▸ Available data
-*-*-

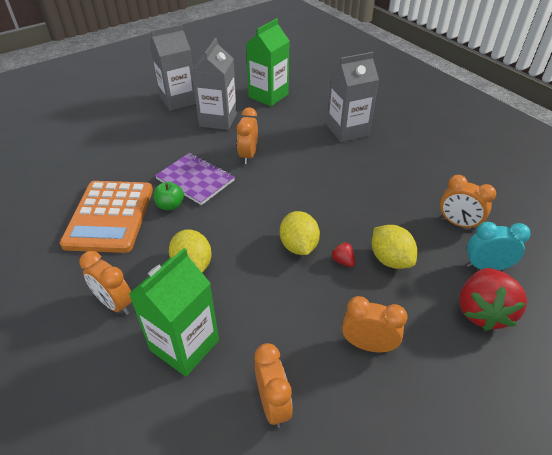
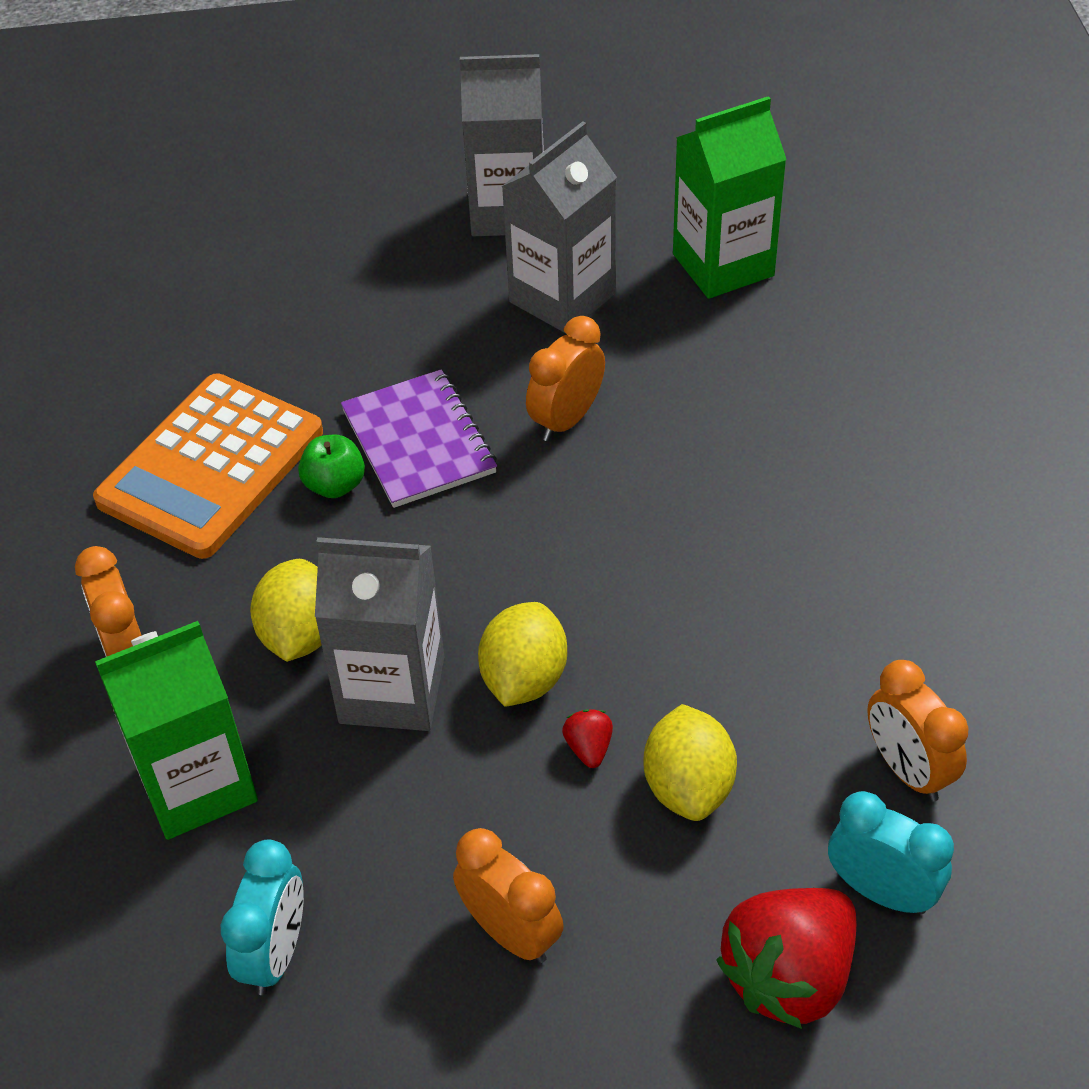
camera: 30 degrees right, 5 degrees up
(273, 404) = (275, 953): orange clock -> turquoise clock
(347, 130) = (842, 432): grey carton -> grey carton (392, 689)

-*-*-

▸ Your goal
Please write out every line of the listing above exactly, and leave the images behind.

▸ Exercise output
camera: 30 degrees right, 5 degrees up
(273, 404) = (275, 953): orange clock -> turquoise clock
(347, 130) = (842, 432): grey carton -> grey carton (392, 689)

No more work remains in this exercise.